Task instructions =
Reproduce the lines below verbatim, omitting the pictures.

Record excerpts =
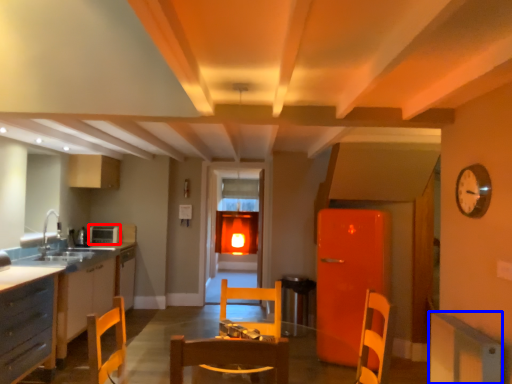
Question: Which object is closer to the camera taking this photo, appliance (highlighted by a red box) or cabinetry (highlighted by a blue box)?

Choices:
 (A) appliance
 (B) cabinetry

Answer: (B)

Task answer =
Question: Which object is closer to the camera taking this photo, appliance (highlighted by a red box) or cabinetry (highlighted by a blue box)?

Choices:
 (A) appliance
 (B) cabinetry

Answer: (B)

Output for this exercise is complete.